*Exercise directions:* Needed from the data below: all lines that contain the word "brick".

----- Recorded information -----

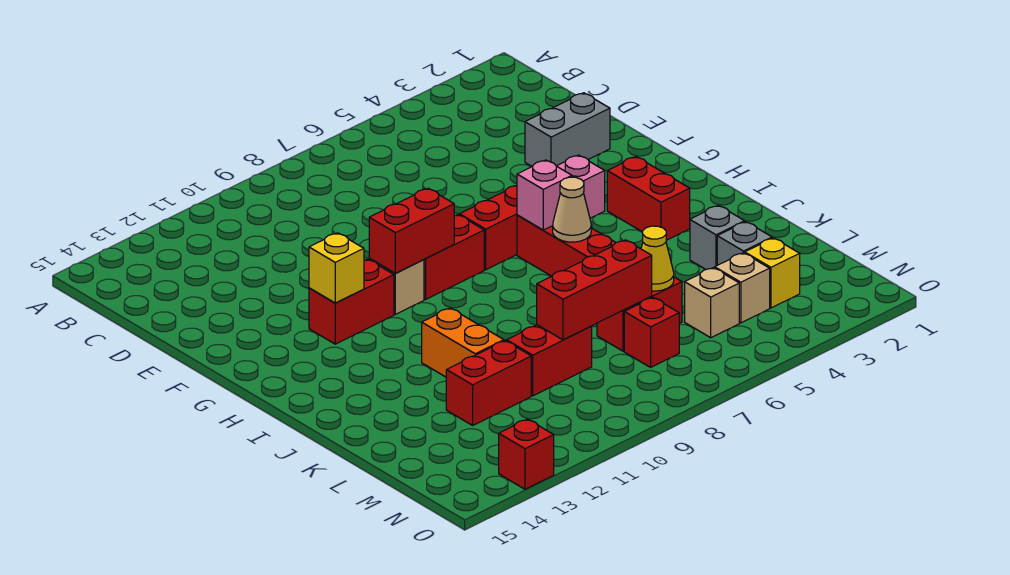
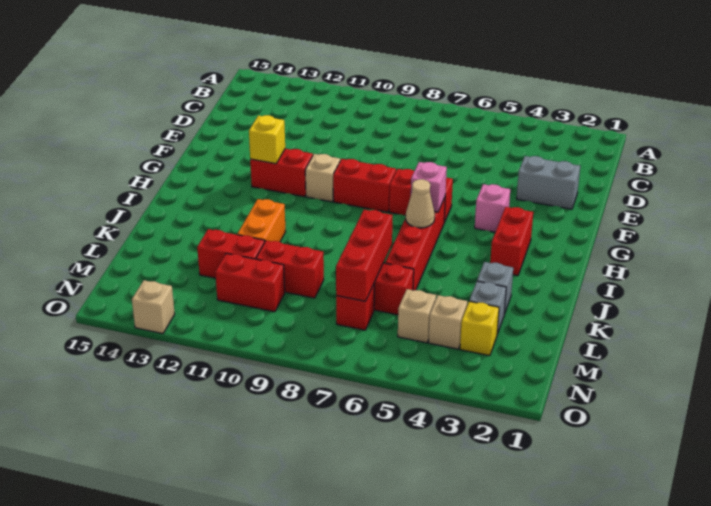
red brick G9:G10 level 2 -> red brick M10:M11 level 1
yellow cone L6 level 2 -> none
red brick L7:L9 level 2 -> red brick K7:M7 level 2
red brick O13 level 1 -> tan brick O13 level 1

-----

*Solution to this task:*
red brick G9:G10 level 2 -> red brick M10:M11 level 1
red brick L7:L9 level 2 -> red brick K7:M7 level 2
red brick O13 level 1 -> tan brick O13 level 1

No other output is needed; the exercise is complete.